[Coordinate-based object records]
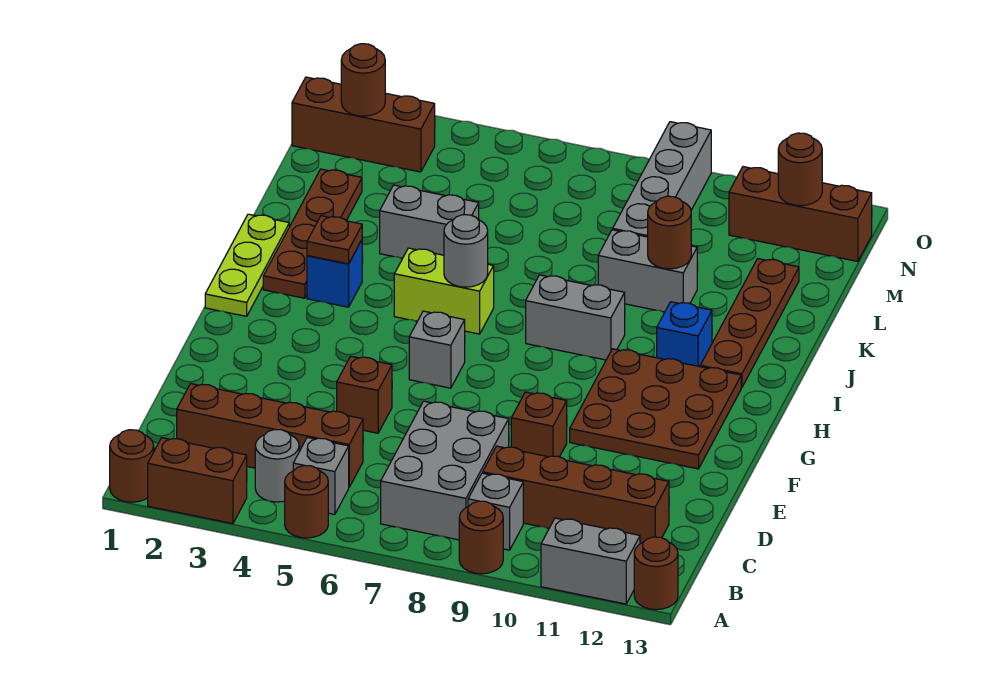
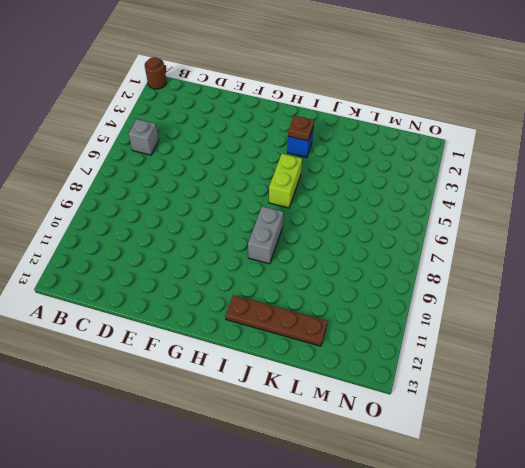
none -> brown 1x2 brick [148,438,247,524]
none -> brown 1x1 round brick [285,466,328,538]
none -> brown 1x1 round brick [459,501,503,574]
none -> grey 1x2 brick [541,518,640,604]

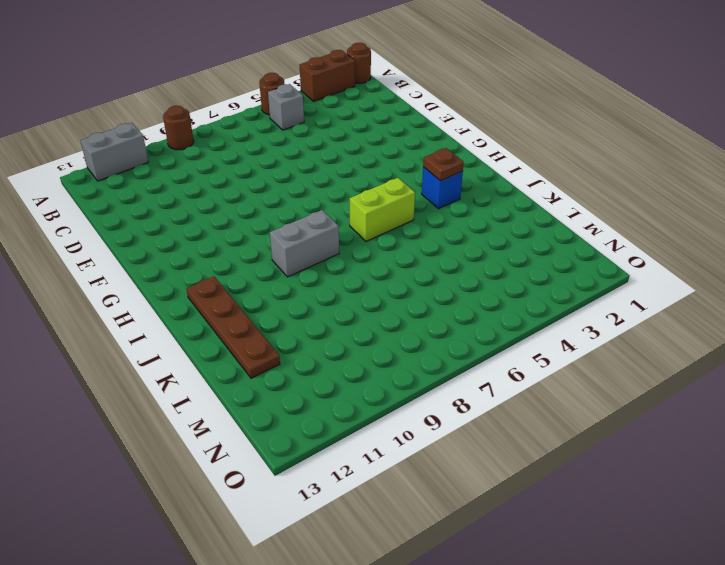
none -> brown 1x1 round brick [634,537,678,610]
none -> grey 1x1 round brick [255,430,299,502]
none -> grey 2x3 brick [381,401,509,540]
none -> grey 1x1 brick [468,473,523,550]

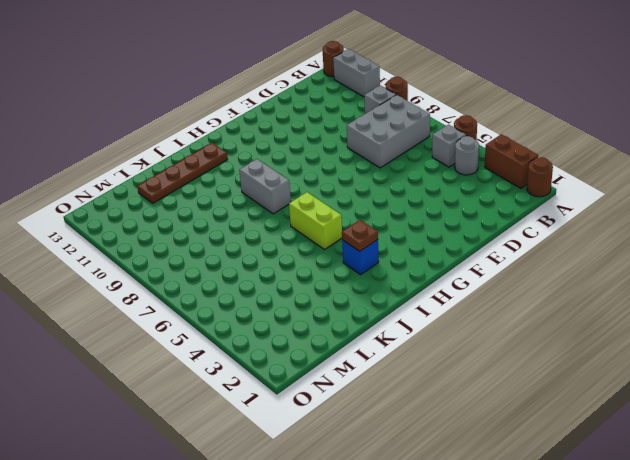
none -> brown 1x4 brick [177,384,363,487]
none -> brown 1x4 brick [483,446,669,544]
none -> brown 1x1 brick [337,356,392,433]
none -> brown 1x1 brick [511,392,567,457]

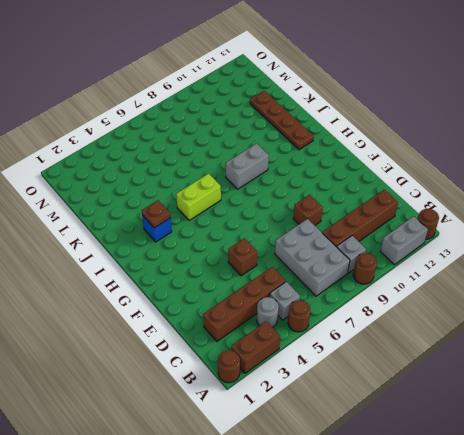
none -> brown 3x3 plate [570,349,741,469]
none -> grey 1x1 brick [409,311,465,388]
none -> lime 1x3 plate [205,214,289,316]
none -> brown 1x4 plate [263,169,362,298]

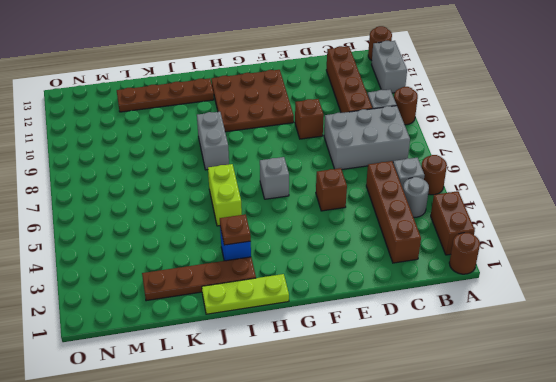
none -> blue 1x1 brick [657,302,712,367]
none -> grey 1x2 brick [380,185,479,258]
none -> grey 1x2 brick [598,230,697,312]
none -> grey 1x4 brick [613,122,711,237]

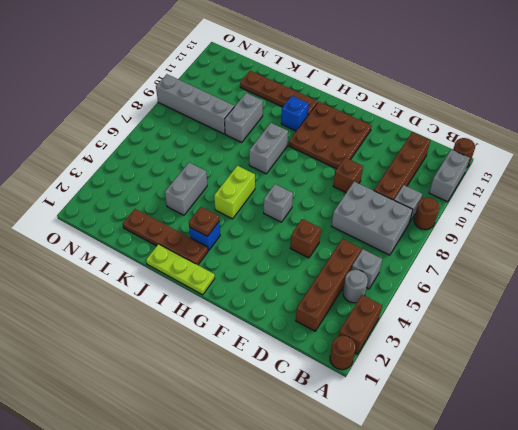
none -> brown 1x1 round brick [285,466,328,538]
none -> brown 1x3 brick [292,77,435,172]
none -> brown 1x3 brick [729,167,872,261]
none -> grey 1x1 round brick [444,215,488,287]

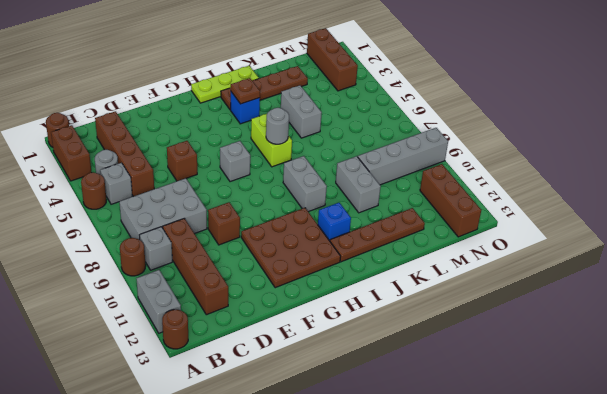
none -> brown 1x1 round brick [648,196,691,269]
none -> brown 1x1 round brick [341,44,385,116]
none -> brown 1x1 round brick [778,133,822,206]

■ WHAT THE TASK REQUIRES:
Filter the entries above down to the lines containing the word "plate".

■ EXERCISE OUTPUT:
none -> brown 3x3 plate [570,349,741,469]
none -> lime 1x3 plate [205,214,289,316]
none -> brown 1x4 plate [263,169,362,298]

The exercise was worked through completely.